Scene edit records:
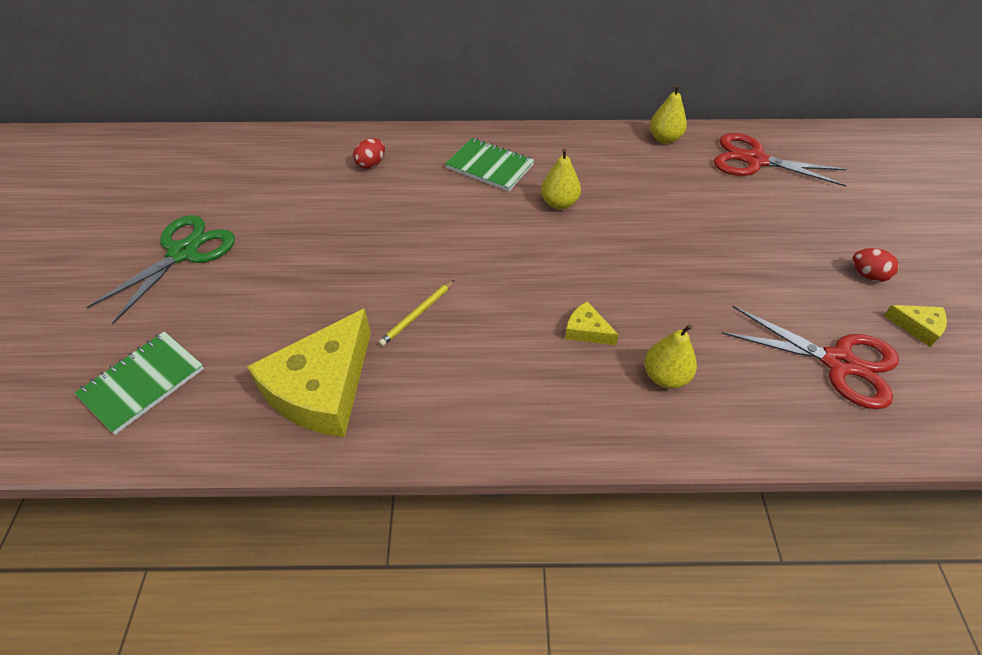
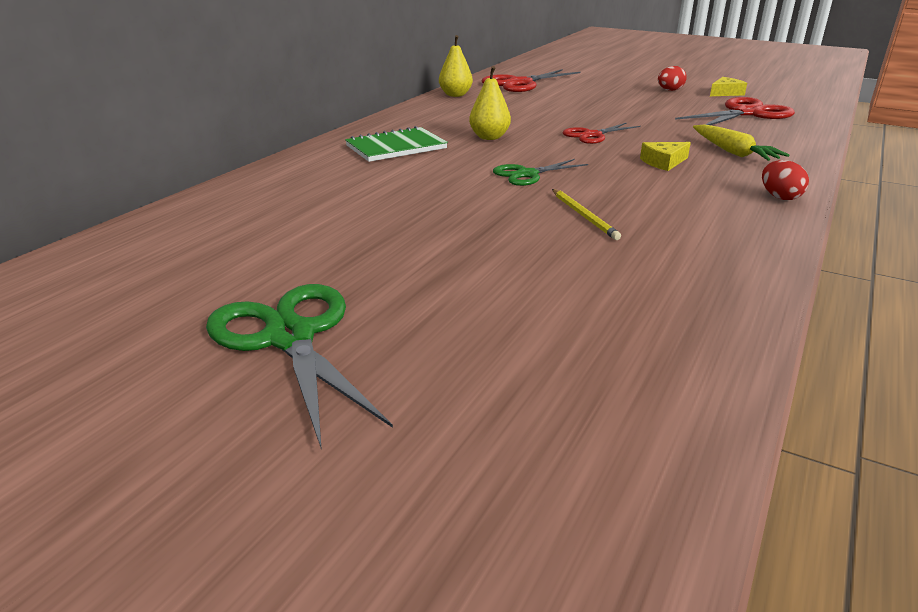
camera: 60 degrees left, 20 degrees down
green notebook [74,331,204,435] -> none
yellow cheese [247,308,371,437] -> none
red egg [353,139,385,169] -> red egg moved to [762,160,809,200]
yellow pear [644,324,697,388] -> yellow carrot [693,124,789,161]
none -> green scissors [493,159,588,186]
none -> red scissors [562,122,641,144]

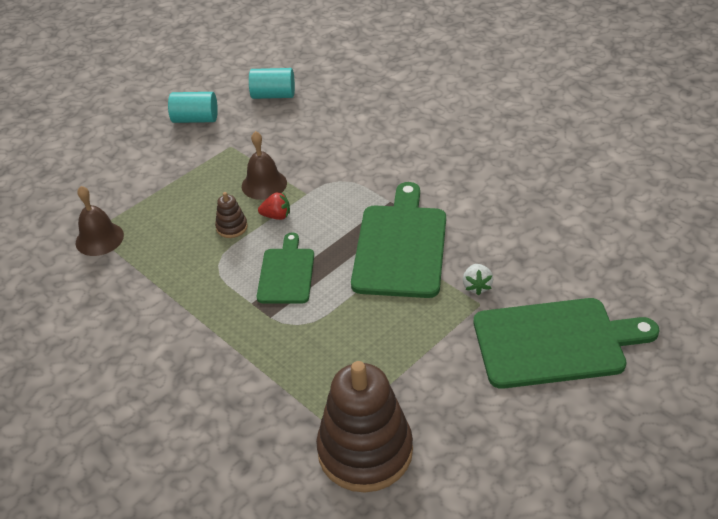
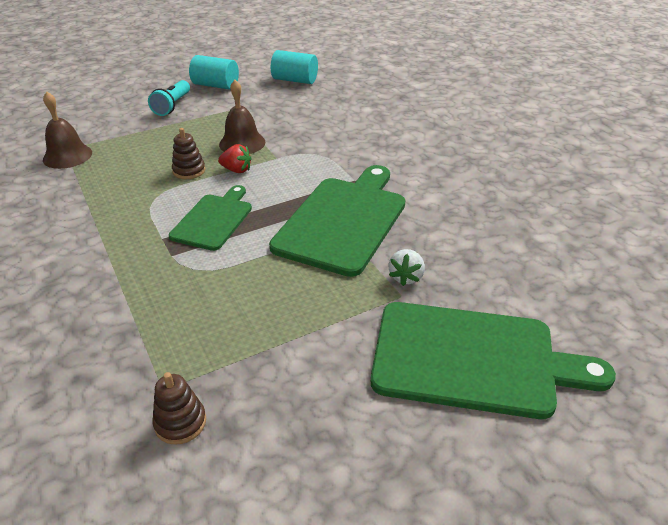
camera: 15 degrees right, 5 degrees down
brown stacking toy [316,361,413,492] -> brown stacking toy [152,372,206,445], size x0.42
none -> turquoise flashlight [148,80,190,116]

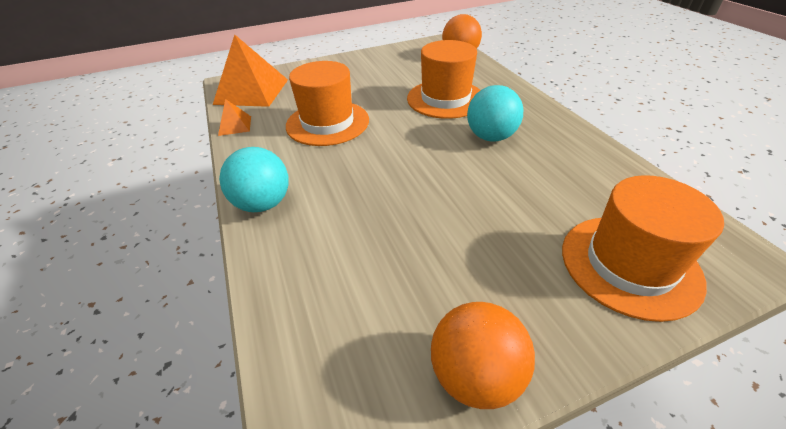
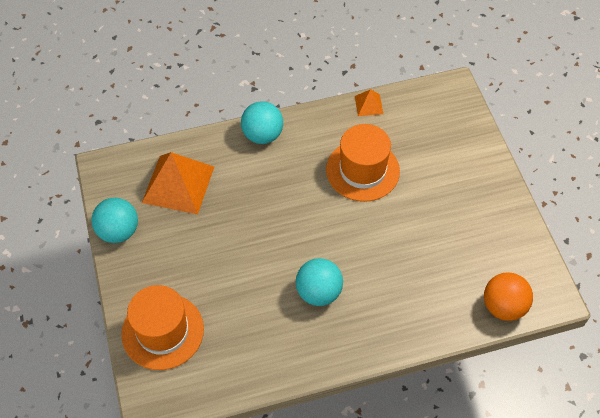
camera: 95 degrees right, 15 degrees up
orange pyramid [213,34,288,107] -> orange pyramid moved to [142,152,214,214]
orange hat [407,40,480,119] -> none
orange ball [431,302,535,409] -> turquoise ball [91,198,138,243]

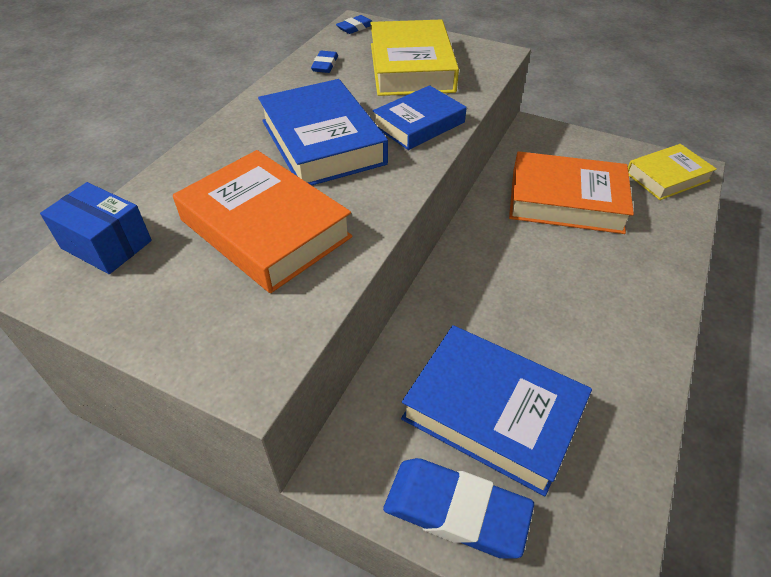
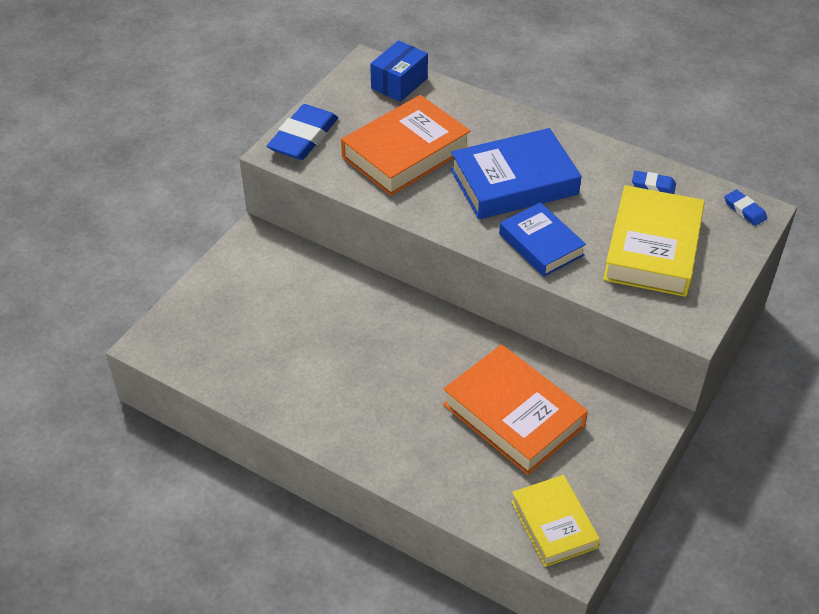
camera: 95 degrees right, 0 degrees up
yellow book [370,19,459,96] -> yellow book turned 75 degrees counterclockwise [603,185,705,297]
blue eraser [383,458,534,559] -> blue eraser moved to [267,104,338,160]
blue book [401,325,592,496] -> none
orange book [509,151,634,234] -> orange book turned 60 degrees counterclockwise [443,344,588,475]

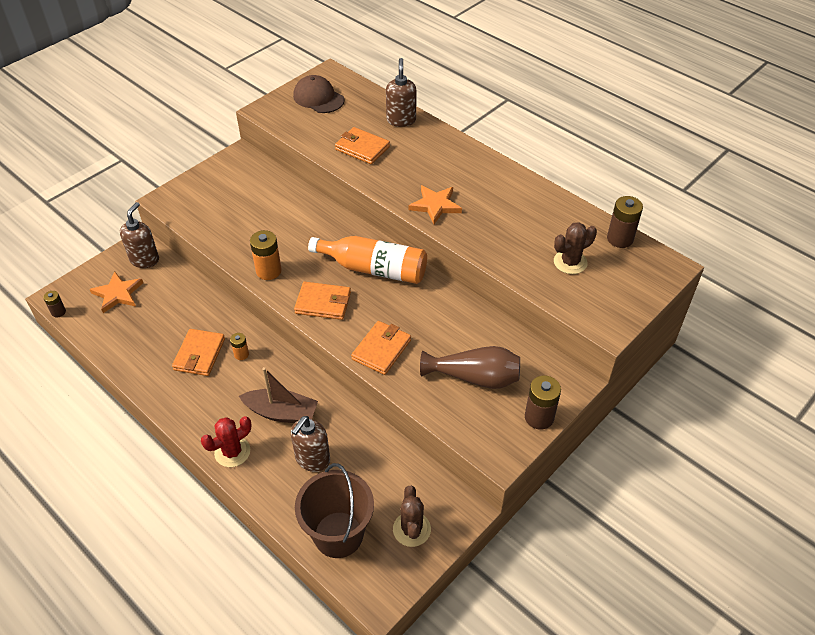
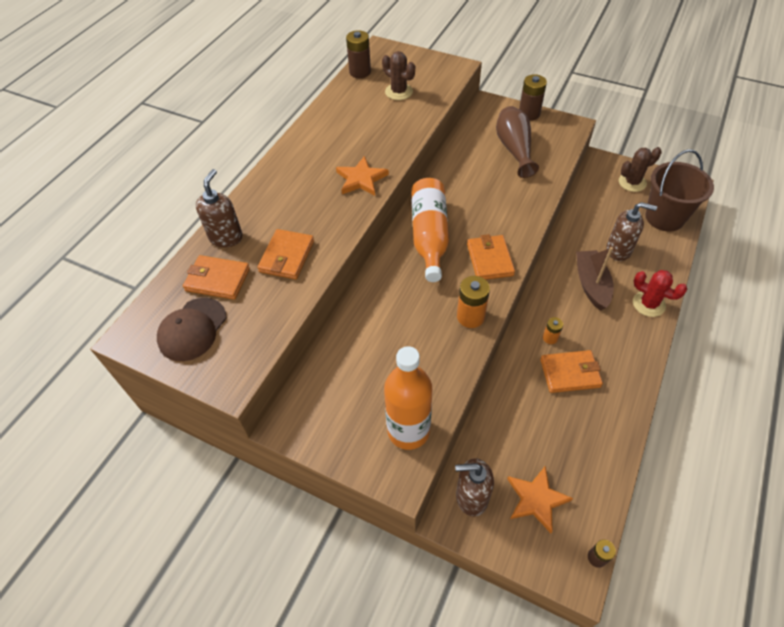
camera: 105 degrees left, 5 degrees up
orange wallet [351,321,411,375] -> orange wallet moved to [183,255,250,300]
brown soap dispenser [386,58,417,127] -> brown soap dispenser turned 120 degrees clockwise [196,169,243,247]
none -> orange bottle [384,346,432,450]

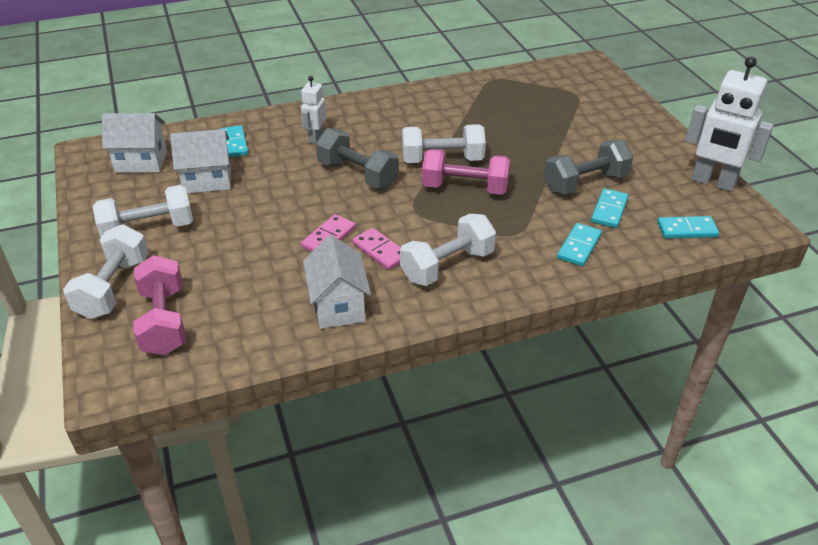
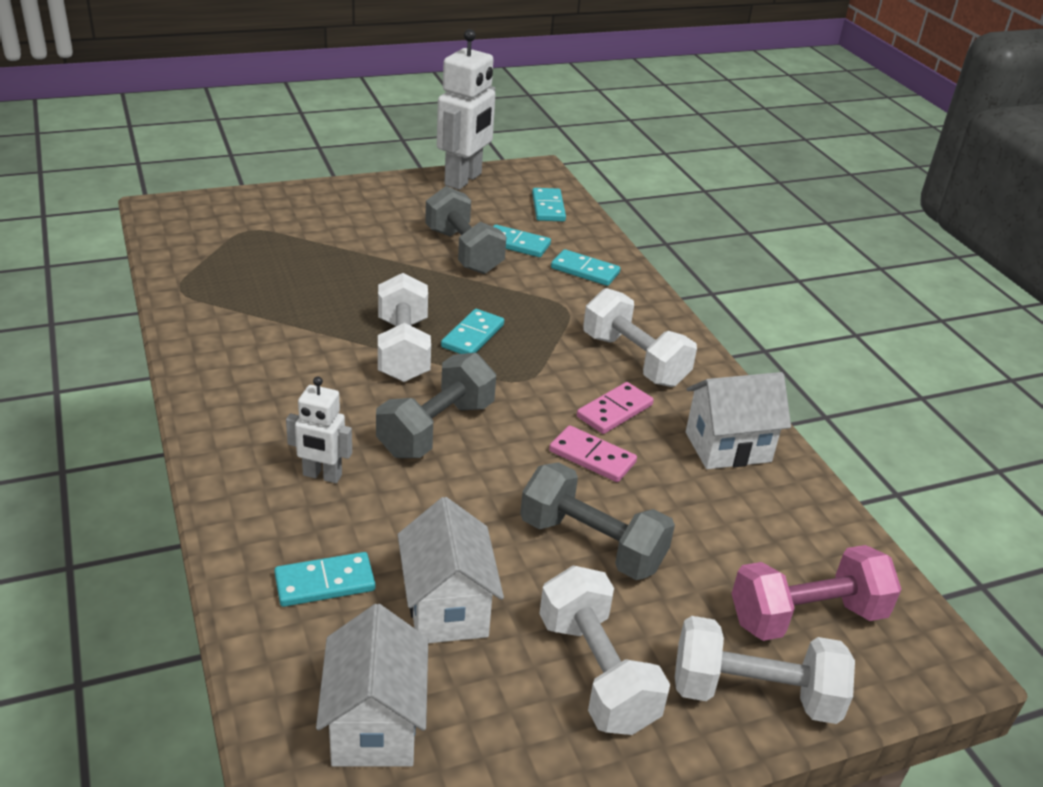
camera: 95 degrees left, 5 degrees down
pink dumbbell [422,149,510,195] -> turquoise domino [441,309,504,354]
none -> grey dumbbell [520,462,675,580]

• What is required: Please repeat all of the data exactly, excluding images.

• Task output:
camera: 60 degrees left, 20 degrees down
green notebook [74,331,204,435] -> none
yellow cheese [247,308,371,437] -> none
red egg [353,139,385,169] -> red egg moved to [762,160,809,200]
yellow pear [644,324,697,388] -> yellow carrot [693,124,789,161]
none -> green scissors [493,159,588,186]
none -> red scissors [562,122,641,144]

camera: 15 degrees right, 5 degrees down
brown stacking toy [316,361,413,492] -> brown stacking toy [152,372,206,445], size x0.42
none -> turquoise flashlight [148,80,190,116]

camera: 95 degrees right, 15 degrees up
orange pyramid [213,34,288,107] -> orange pyramid moved to [142,152,214,214]
orange hat [407,40,480,119] -> none
orange ball [431,302,535,409] -> turquoise ball [91,198,138,243]

camera: 95 degrees right, 0 degrees up
yellow book [370,19,459,96] -> yellow book turned 75 degrees counterclockwise [603,185,705,297]
blue eraser [383,458,534,559] -> blue eraser moved to [267,104,338,160]
blue book [401,325,592,496] -> none
orange book [509,151,634,234] -> orange book turned 60 degrees counterclockwise [443,344,588,475]

camera: 105 degrees left, 5 degrees up
orange wallet [351,321,411,375] -> orange wallet moved to [183,255,250,300]
brown soap dispenser [386,58,417,127] -> brown soap dispenser turned 120 degrees clockwise [196,169,243,247]
none -> orange bottle [384,346,432,450]

camera: 95 degrees left, 5 degrees down
pink dumbbell [422,149,510,195] -> turquoise domino [441,309,504,354]
none -> grey dumbbell [520,462,675,580]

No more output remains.